'''

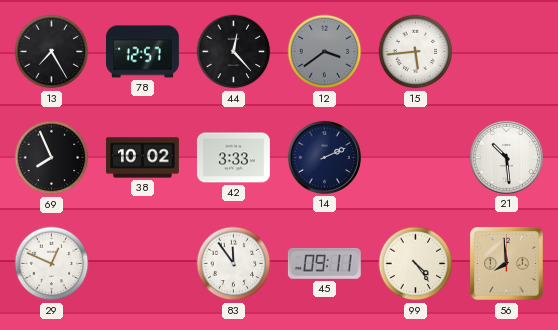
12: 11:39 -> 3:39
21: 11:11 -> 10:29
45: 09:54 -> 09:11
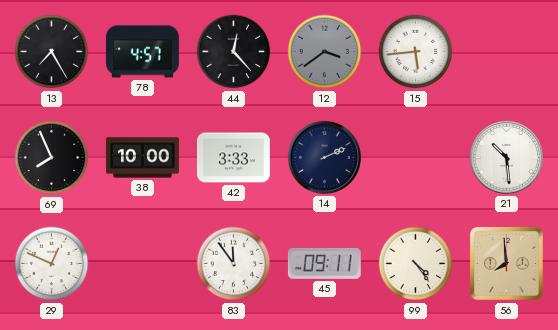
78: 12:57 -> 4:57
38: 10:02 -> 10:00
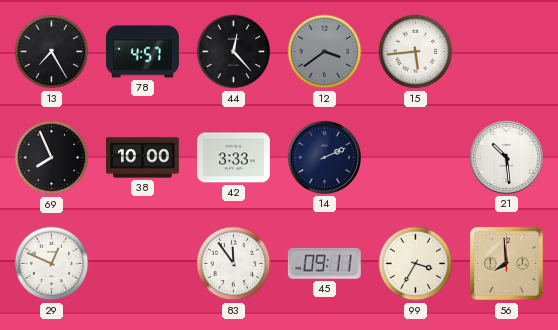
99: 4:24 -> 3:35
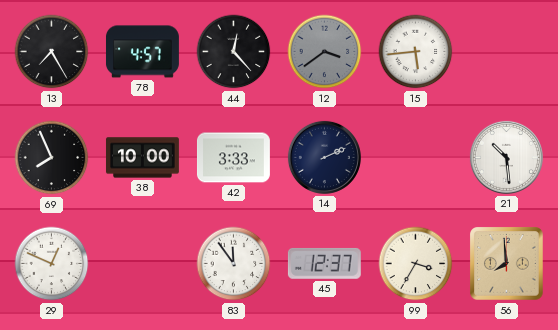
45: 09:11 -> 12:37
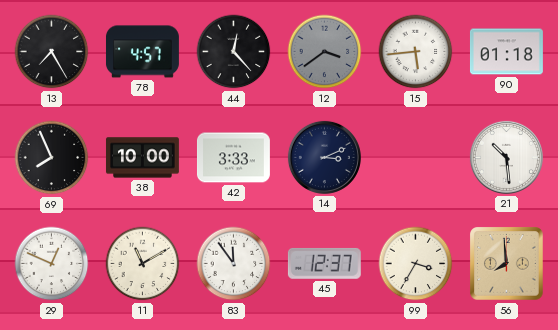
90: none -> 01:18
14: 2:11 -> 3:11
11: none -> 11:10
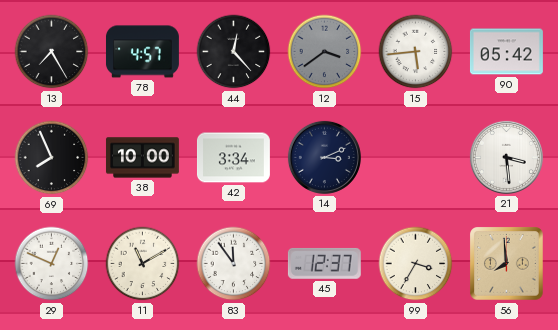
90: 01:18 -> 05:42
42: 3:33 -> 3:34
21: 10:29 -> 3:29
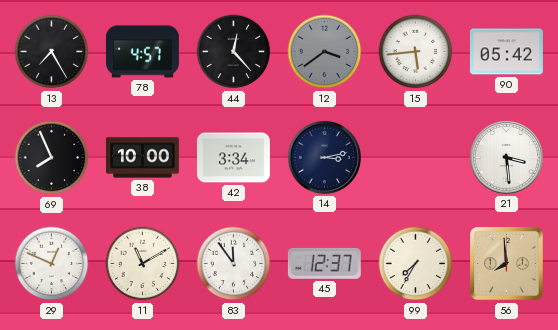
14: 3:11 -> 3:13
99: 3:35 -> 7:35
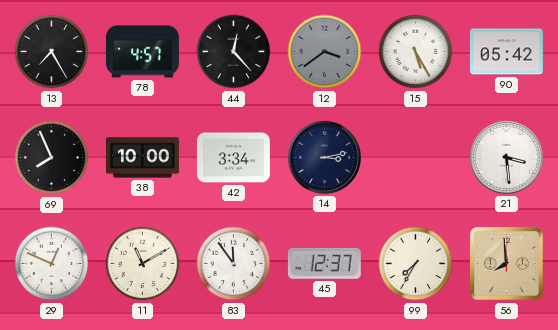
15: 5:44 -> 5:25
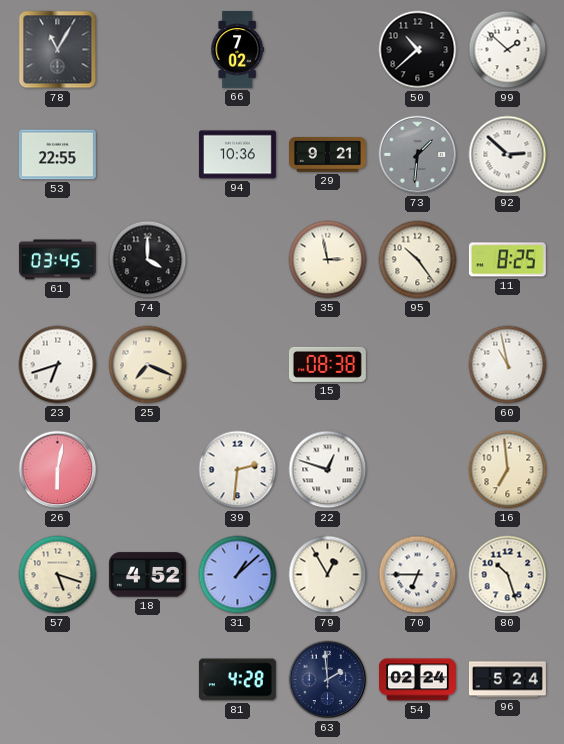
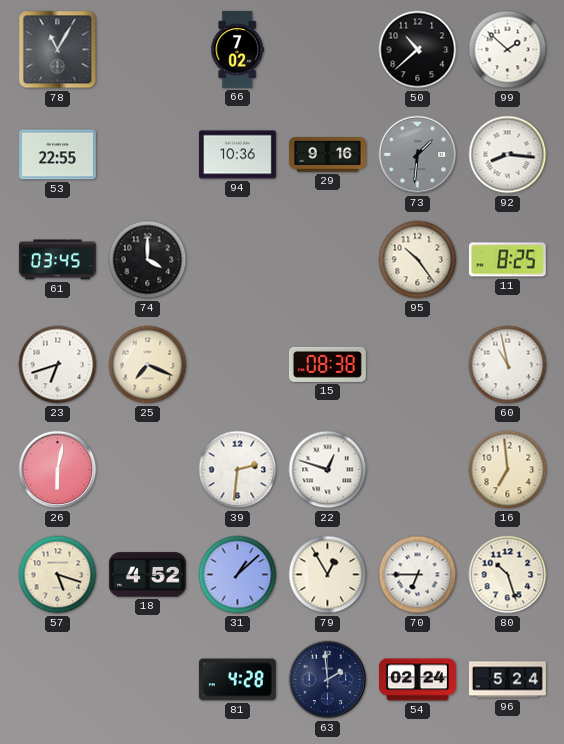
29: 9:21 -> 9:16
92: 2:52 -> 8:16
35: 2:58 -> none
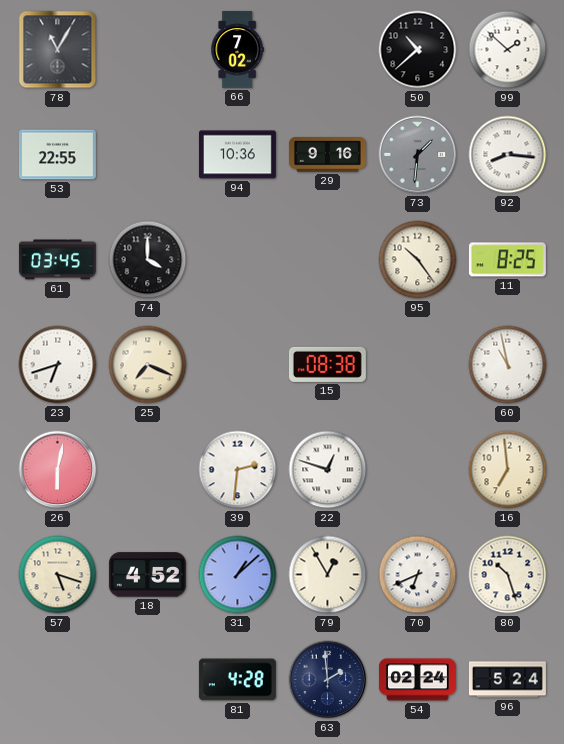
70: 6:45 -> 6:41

'''

**GIVEN INSTRUCTION**.
Copy every line of clock time changes from the entries above, keeping each one unchanged, and leave out the pictures.

**FINAL RESULT**.
12: 11:39 -> 3:39
21: 11:11 -> 10:29
45: 09:54 -> 09:11
78: 12:57 -> 4:57
38: 10:02 -> 10:00
99: 4:24 -> 3:35
45: 09:11 -> 12:37
90: none -> 01:18
14: 2:11 -> 3:11
11: none -> 11:10
90: 01:18 -> 05:42
42: 3:33 -> 3:34
21: 10:29 -> 3:29
14: 3:11 -> 3:13
99: 3:35 -> 7:35
15: 5:44 -> 5:25
29: 9:21 -> 9:16
92: 2:52 -> 8:16
35: 2:58 -> none
70: 6:45 -> 6:41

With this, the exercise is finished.